AIM
Can you copy all of the items below word for word, keeping every line as it stands?

EXERCISE INPUTS

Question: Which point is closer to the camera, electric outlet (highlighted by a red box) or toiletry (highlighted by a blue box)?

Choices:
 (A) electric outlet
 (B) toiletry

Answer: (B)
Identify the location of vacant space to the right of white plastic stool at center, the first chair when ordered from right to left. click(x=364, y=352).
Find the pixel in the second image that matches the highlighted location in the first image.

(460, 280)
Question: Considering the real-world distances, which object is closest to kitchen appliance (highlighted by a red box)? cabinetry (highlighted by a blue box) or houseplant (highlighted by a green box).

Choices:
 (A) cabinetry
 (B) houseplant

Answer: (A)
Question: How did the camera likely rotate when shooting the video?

CORRECT OUTPUT
Question: Which point is closer to the camera, electric outlet (highlighted by a red box) or toiletry (highlighted by a blue box)?

Choices:
 (A) electric outlet
 (B) toiletry

Answer: (B)
Identify the location of vacant space to the right of white plastic stool at center, the first chair when ordered from right to left. click(x=364, y=352).
Find the pixel in the second image that matches the highlighted location in the first image.

(460, 280)
Question: Considering the real-world distances, which object is closest to kitchen appliance (highlighted by a red box)? cabinetry (highlighted by a blue box) or houseplant (highlighted by a green box).

Choices:
 (A) cabinetry
 (B) houseplant

Answer: (A)
Question: How did the camera likely rotate when shooting the video?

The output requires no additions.